> Exercise details: In the records below, replace every occurrence of "video" with "recording" and change nothing else. Omit the pictures when reproducing the lines.

((

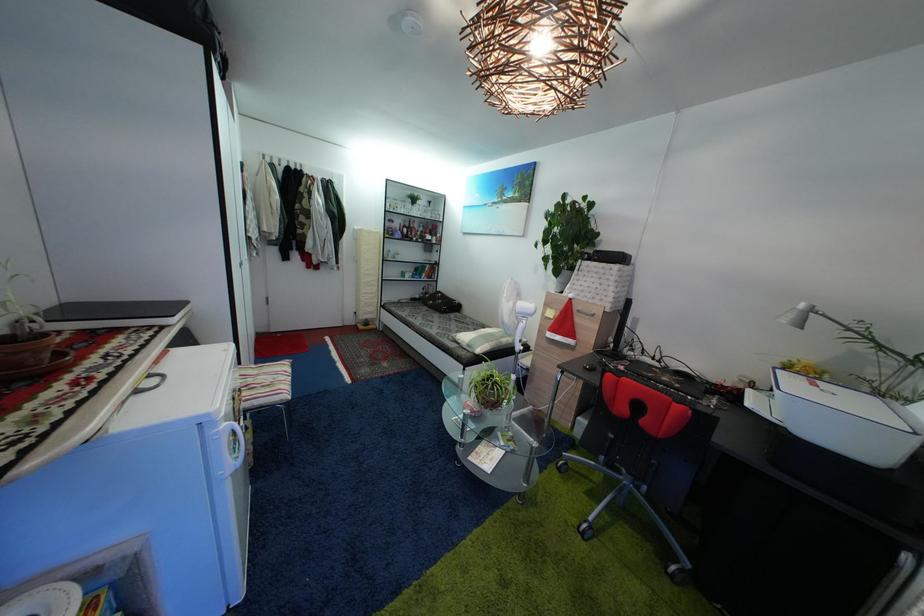
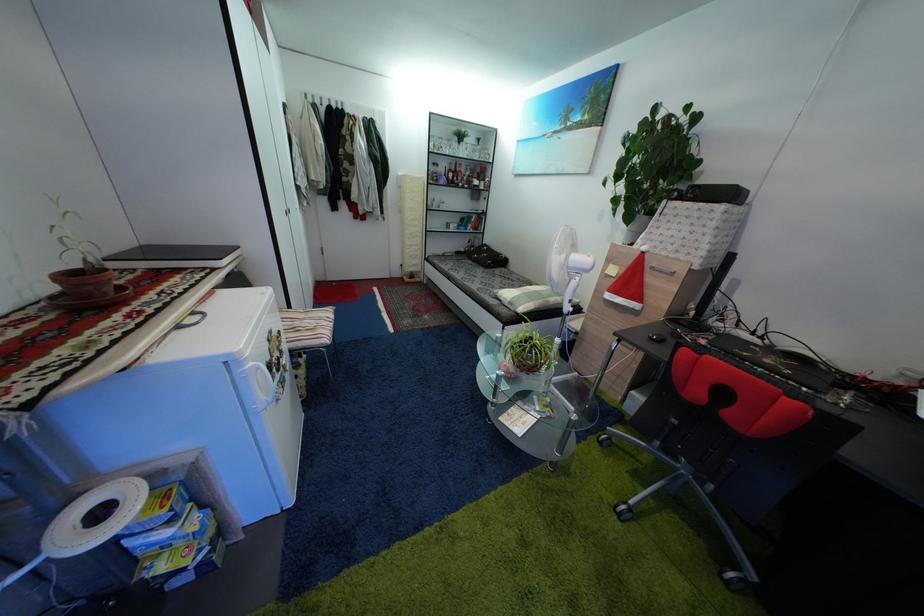
Question: The first image is from the beginning of the video and the second image is from the end. How did the camera likely rotate when shooting the video?

Choices:
 (A) Left
 (B) Right
 (C) Up
 (D) Down

Answer: (A)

))

> Solution below:
Question: The first image is from the beginning of the recording and the second image is from the end. How did the camera likely rotate when shooting the recording?

Choices:
 (A) Left
 (B) Right
 (C) Up
 (D) Down

Answer: (A)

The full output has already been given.